= RECORDED INFORMATION =
——

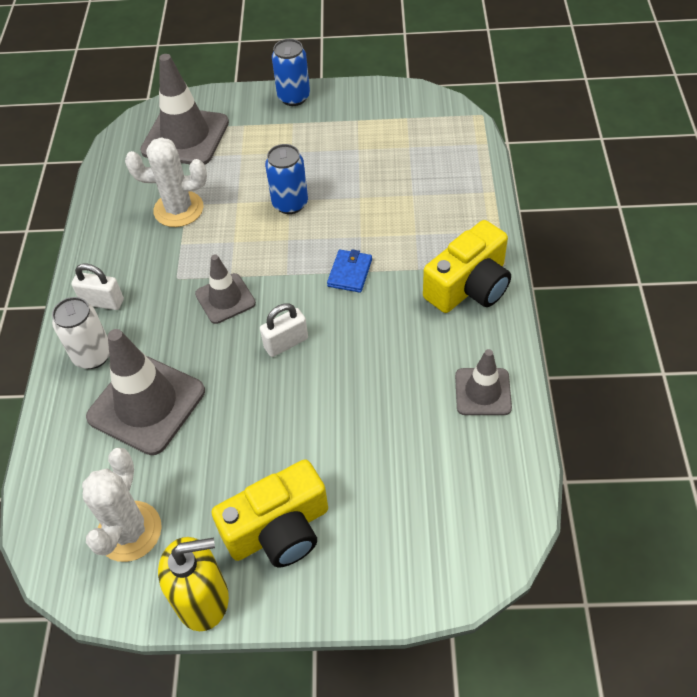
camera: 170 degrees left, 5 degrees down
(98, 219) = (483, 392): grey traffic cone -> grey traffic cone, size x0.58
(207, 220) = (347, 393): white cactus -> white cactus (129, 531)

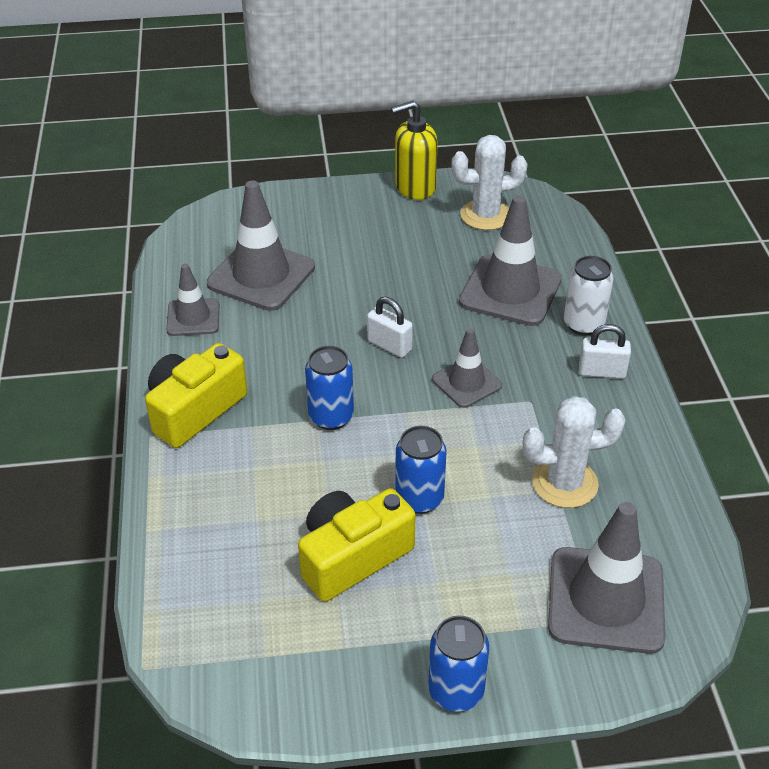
camera: 170 degrees right, 10 degrees down
(129, 531) = (486, 215): white cactus -> white cactus turned 75 degrees clockwise
(279, 529) = (367, 223): yellow camera -> yellow camera (352, 556)
(286, 343) = (389, 345): white padlock -> white padlock turned 75 degrees clockwise
(350, 273) = (331, 417): blue wallet -> blue can
(411, 448) = (261, 275): none -> grey traffic cone

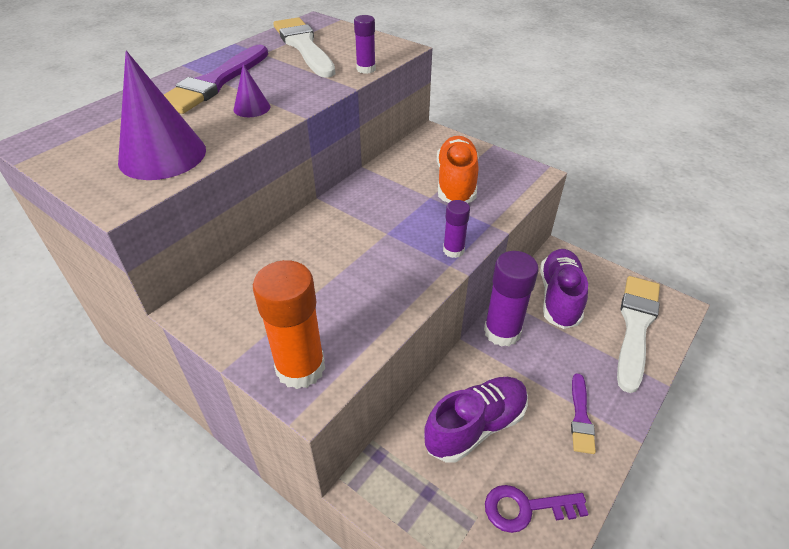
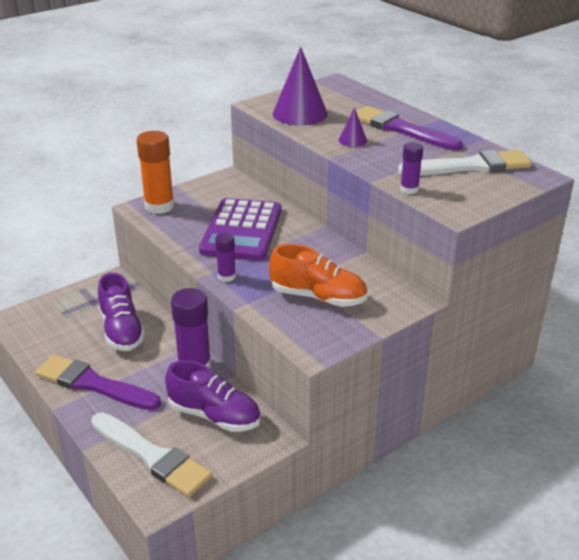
camera: 105 degrees right, 10 degrees down
(348, 260) = (242, 230): none -> purple calculator
(526, 508) = (54, 337): purple key -> none
(580, 417) = (93, 384): purple brush -> purple brush, size x1.88

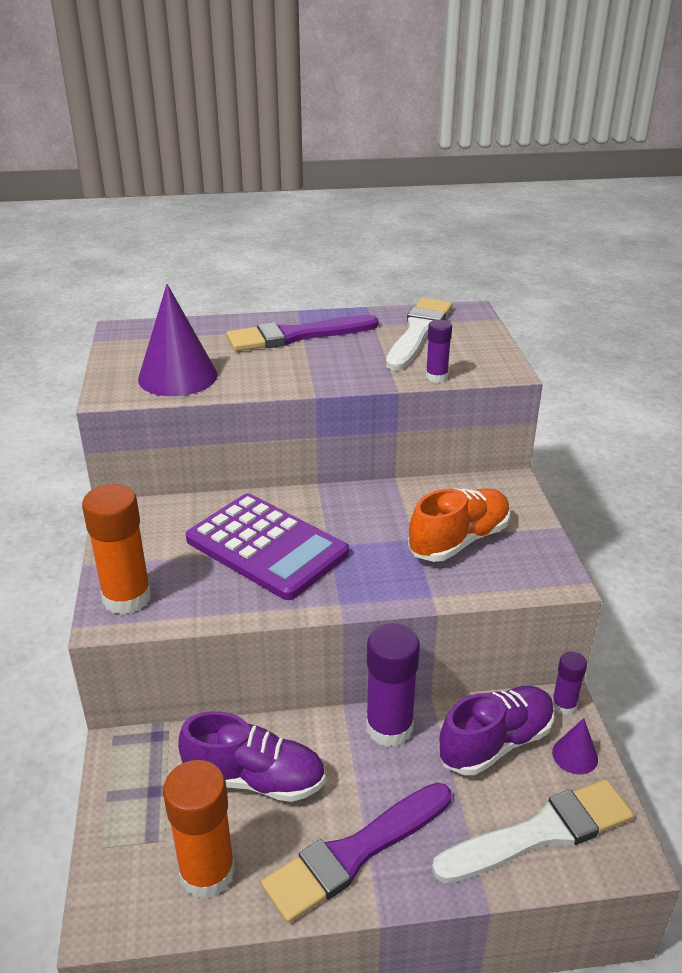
camera: 60 degrees left, 0 degrees up
(53, 338) = (207, 873): none -> orange glue stick
(226, 276) = (362, 594): purple glue stick -> purple glue stick (564, 705)
(352, 140) = (289, 369): purple cone -> purple cone (575, 755)

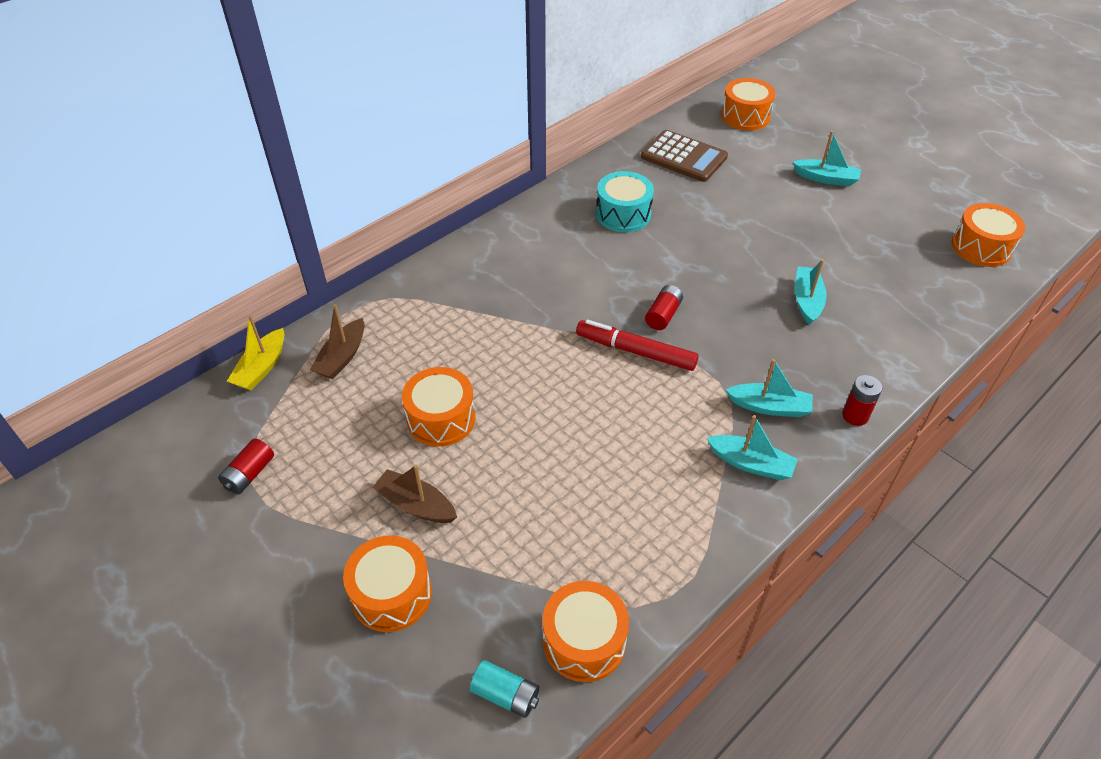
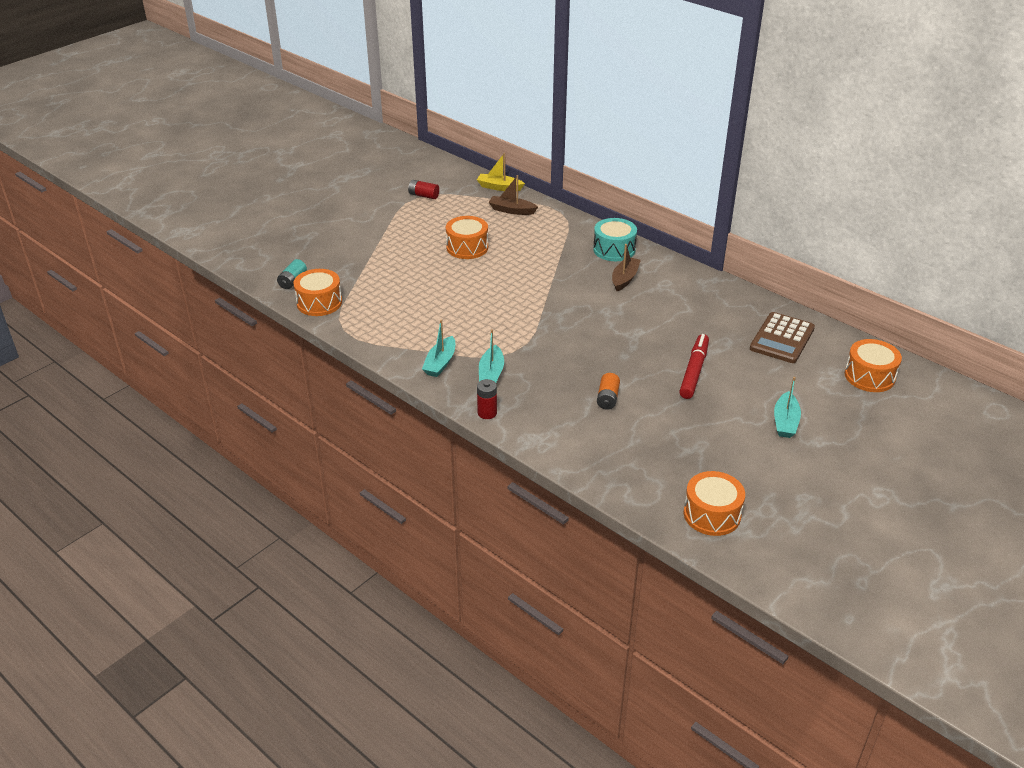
camera: 85 degrees right, 10 degrees down
(392, 594) = (350, 244): orange drum -> none
(416, 505) = (405, 245): brown boat -> brown boat (624, 279)
(623, 214) = (688, 308): turquoise drum -> turquoise drum (614, 249)
(635, 351) = (535, 316): red marker -> red marker (694, 371)
(663, 315) = (575, 328): red battery -> none
(807, 300) = (607, 398): turquoise boat -> orange battery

——

= WHAT YOU HAVE TO DO =
Restate the listing above word for word, and skip the pictures.

= ANSWER BELOW =
camera: 170 degrees left, 5 degrees down
(98, 219) = (483, 392): grey traffic cone -> grey traffic cone, size x0.58
(207, 220) = (347, 393): white cactus -> white cactus (129, 531)

camera: 170 degrees right, 10 degrees down
(129, 531) = (486, 215): white cactus -> white cactus turned 75 degrees clockwise
(279, 529) = (367, 223): yellow camera -> yellow camera (352, 556)
(286, 343) = (389, 345): white padlock -> white padlock turned 75 degrees clockwise
(350, 273) = (331, 417): blue wallet -> blue can
(411, 448) = (261, 275): none -> grey traffic cone

camera: 105 degrees right, 10 degrees down
(348, 260) = (242, 230): none -> purple calculator
(526, 508) = (54, 337): purple key -> none
(580, 417) = (93, 384): purple brush -> purple brush, size x1.88

camera: 60 degrees left, 0 degrees up
(53, 338) = (207, 873): none -> orange glue stick
(226, 276) = (362, 594): purple glue stick -> purple glue stick (564, 705)
(352, 140) = (289, 369): purple cone -> purple cone (575, 755)

camera: 85 degrees right, 10 degrees down
(392, 594) = (350, 244): orange drum -> none
(416, 505) = (405, 245): brown boat -> brown boat (624, 279)
(623, 214) = (688, 308): turquoise drum -> turquoise drum (614, 249)
(635, 351) = (535, 316): red marker -> red marker (694, 371)
(663, 315) = (575, 328): red battery -> none
(807, 300) = (607, 398): turquoise boat -> orange battery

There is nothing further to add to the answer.